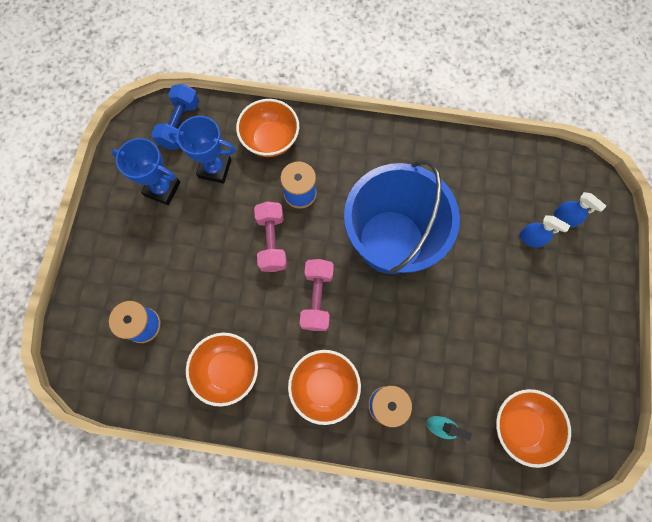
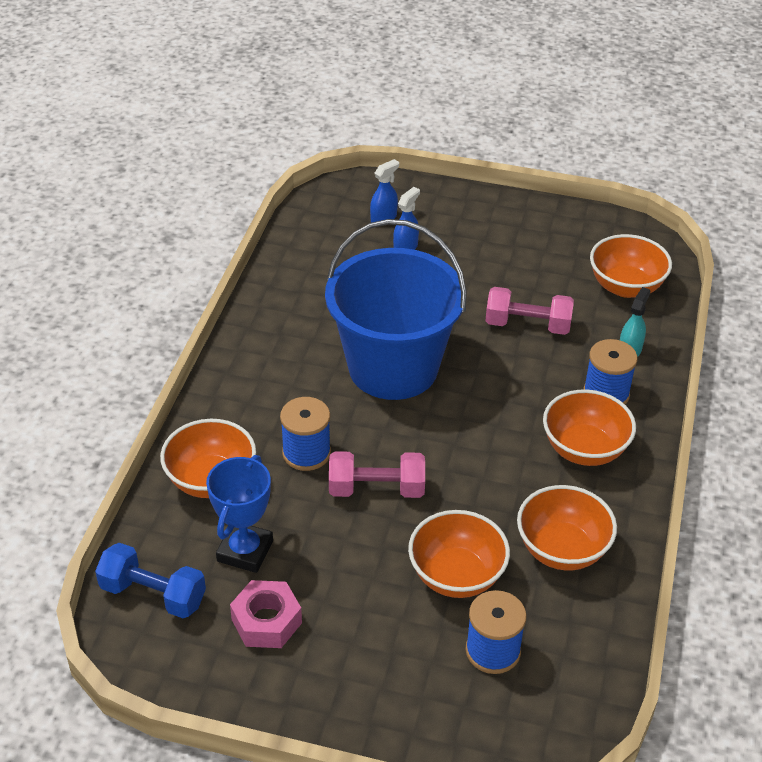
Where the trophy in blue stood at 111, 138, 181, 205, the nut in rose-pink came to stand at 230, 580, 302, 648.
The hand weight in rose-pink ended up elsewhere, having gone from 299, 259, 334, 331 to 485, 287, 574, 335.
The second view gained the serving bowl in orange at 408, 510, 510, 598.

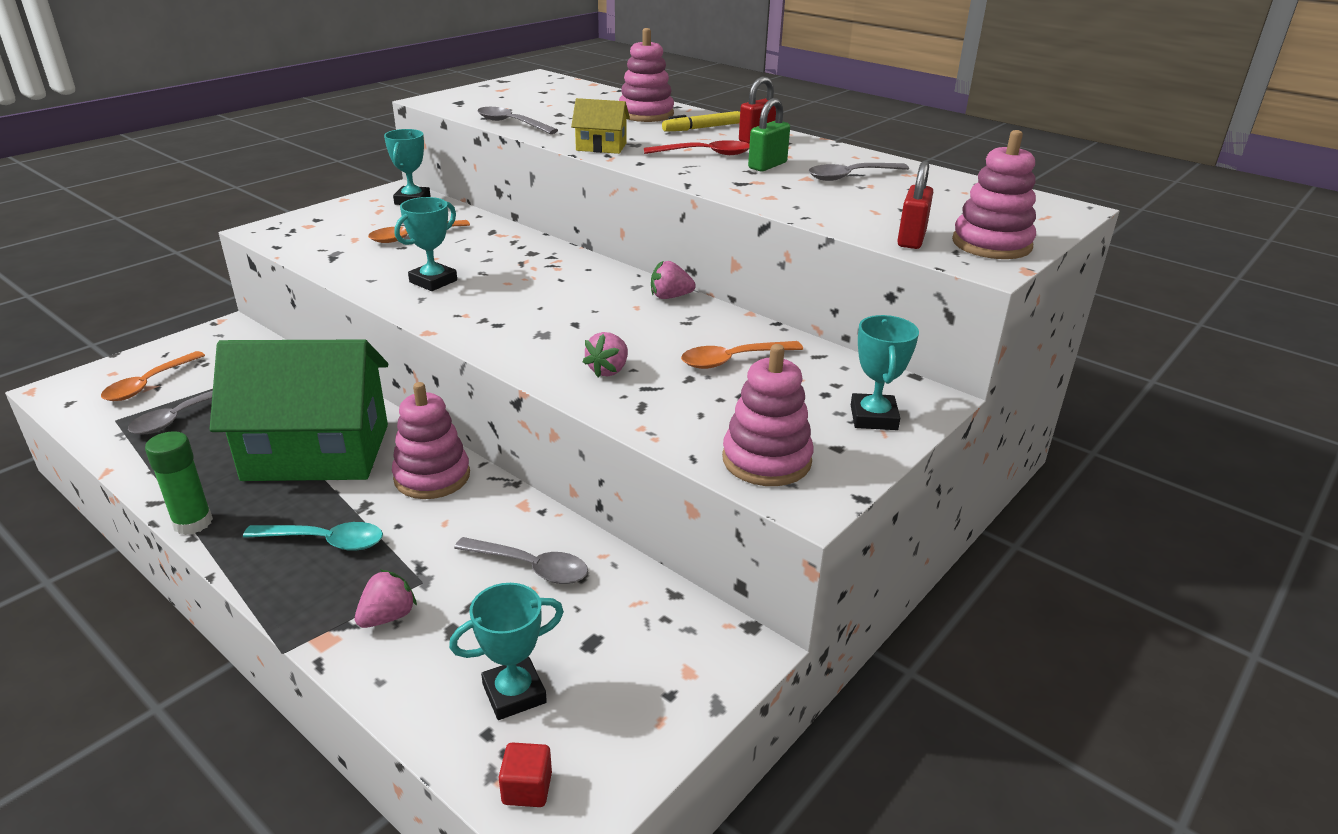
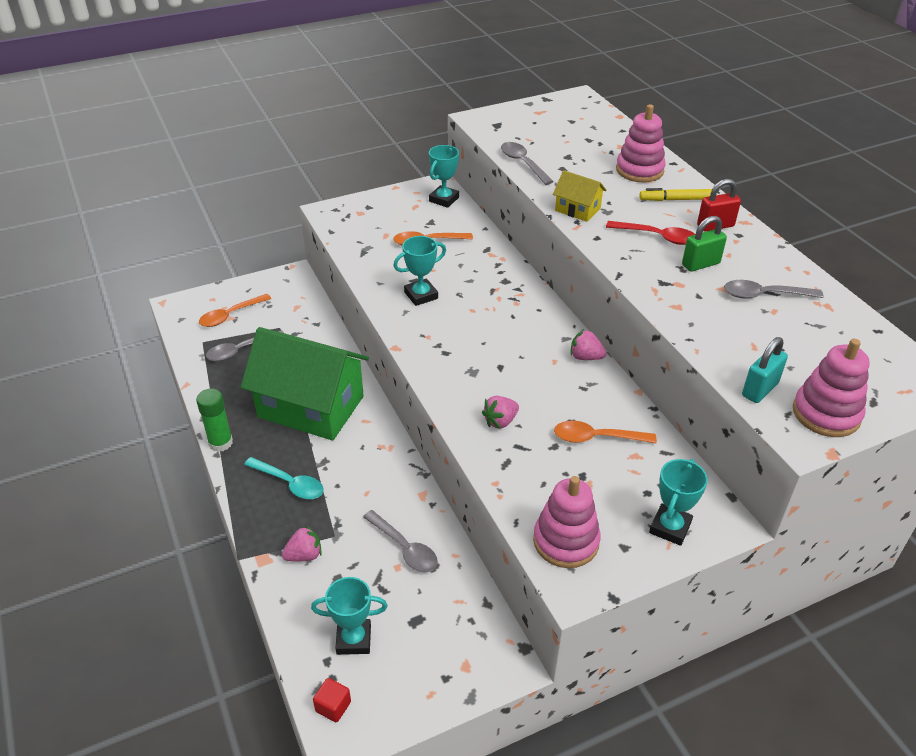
The second view lost the stacking rings in rose-pink at 392, 382, 470, 499.
What was the lock in crimson at 897, 161, 933, 249 turned into the lock in aqua at 742, 337, 788, 403.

*WHAT YOU WILL DO*:
Repeat the entries above exactly and skip the images.

*REPLY TO THE EXERCISE*:
Where the trophy in blue stood at 111, 138, 181, 205, the nut in rose-pink came to stand at 230, 580, 302, 648.
The hand weight in rose-pink ended up elsewhere, having gone from 299, 259, 334, 331 to 485, 287, 574, 335.
The second view gained the serving bowl in orange at 408, 510, 510, 598.

The second view lost the stacking rings in rose-pink at 392, 382, 470, 499.
What was the lock in crimson at 897, 161, 933, 249 turned into the lock in aqua at 742, 337, 788, 403.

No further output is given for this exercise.